What the exercise asks >> Retype each record below word for word, pictures excluded.

Segment Start: Entries supplied

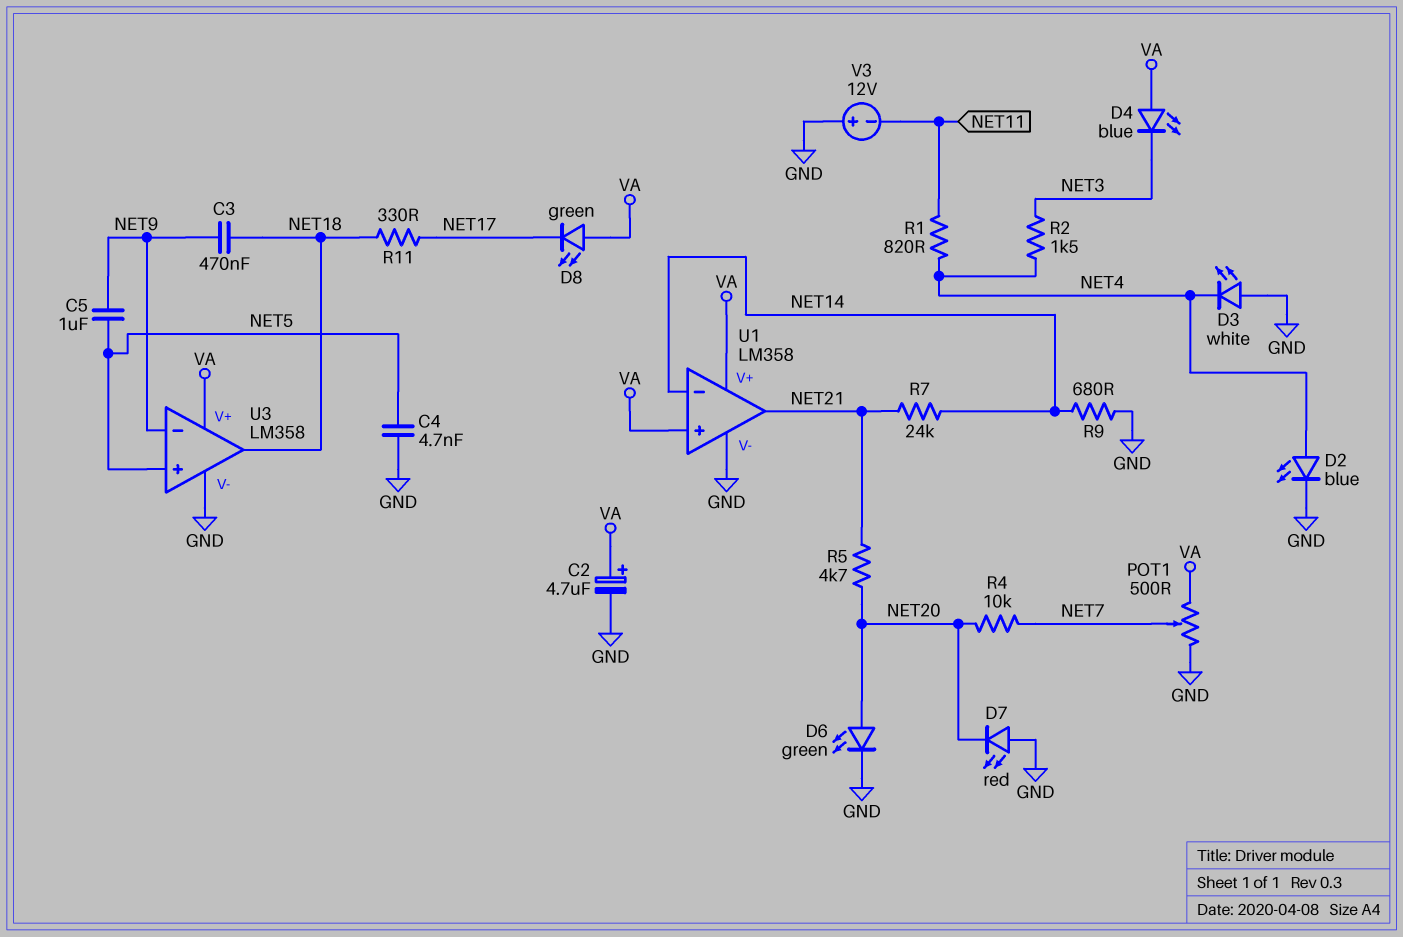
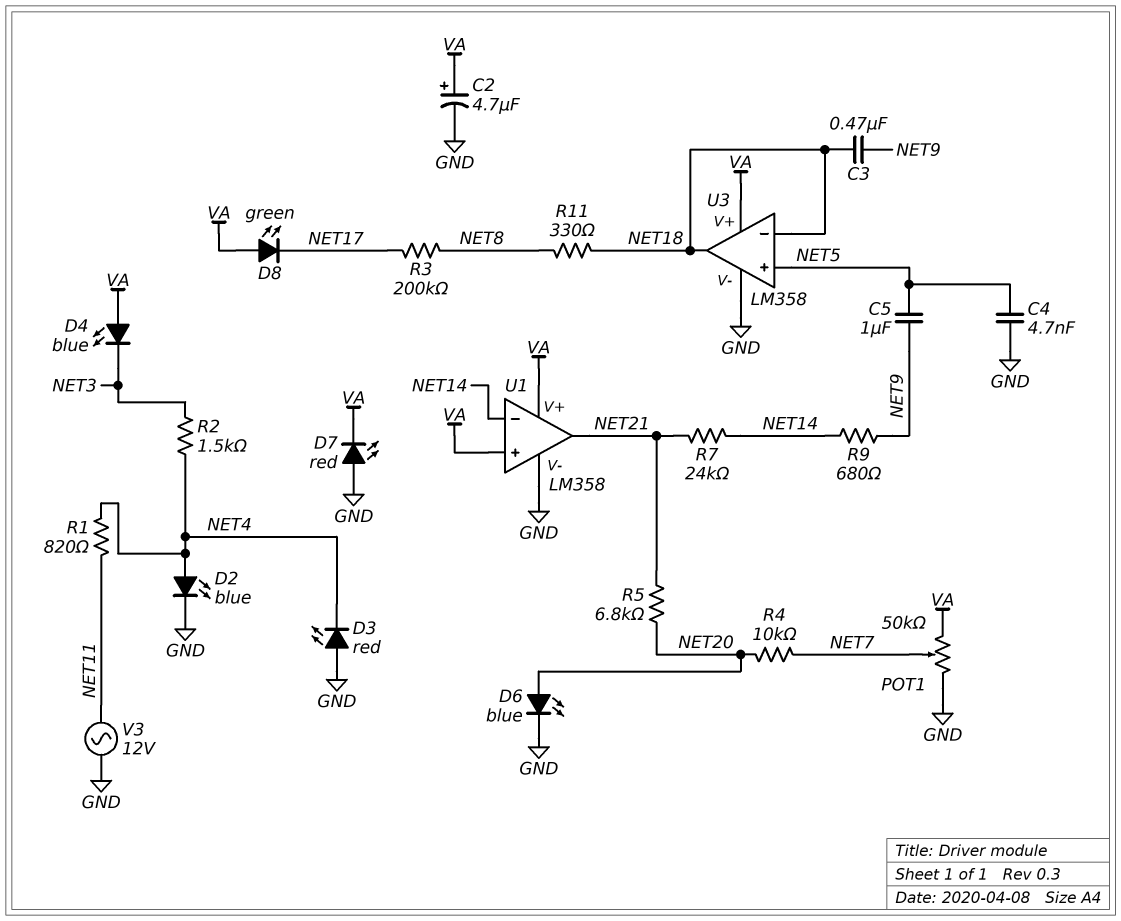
D3: LED white (A GND, K NET4) -> LED red (A GND, K NET4)
D6: LED green (A NET20, K GND) -> LED blue (A NET20, K GND)
D7: LED red (A GND, K NET20) -> LED red (A GND, K VA)
POT1: 500 (GND, VA, wiper NET7) -> 50k (GND, VA, wiper NET7)
R3: none -> 200k (NET8, NET17)
R5: 4.7k (NET20, NET21) -> 6.8k (NET20, NET21)
R9: 680 (GND, NET14) -> 680 (NET9, NET14)
R11: 330 (NET17, NET18) -> 330 (NET8, NET18)
U3 pin in-: NET9 -> NET18
V3: 12V (plus GND, minus NET11) -> AC 12V (GND, NET11)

Segment End: Entries supplied

Task response >>
D3: LED white (A GND, K NET4) -> LED red (A GND, K NET4)
D6: LED green (A NET20, K GND) -> LED blue (A NET20, K GND)
D7: LED red (A GND, K NET20) -> LED red (A GND, K VA)
POT1: 500 (GND, VA, wiper NET7) -> 50k (GND, VA, wiper NET7)
R3: none -> 200k (NET8, NET17)
R5: 4.7k (NET20, NET21) -> 6.8k (NET20, NET21)
R9: 680 (GND, NET14) -> 680 (NET9, NET14)
R11: 330 (NET17, NET18) -> 330 (NET8, NET18)
U3 pin in-: NET9 -> NET18
V3: 12V (plus GND, minus NET11) -> AC 12V (GND, NET11)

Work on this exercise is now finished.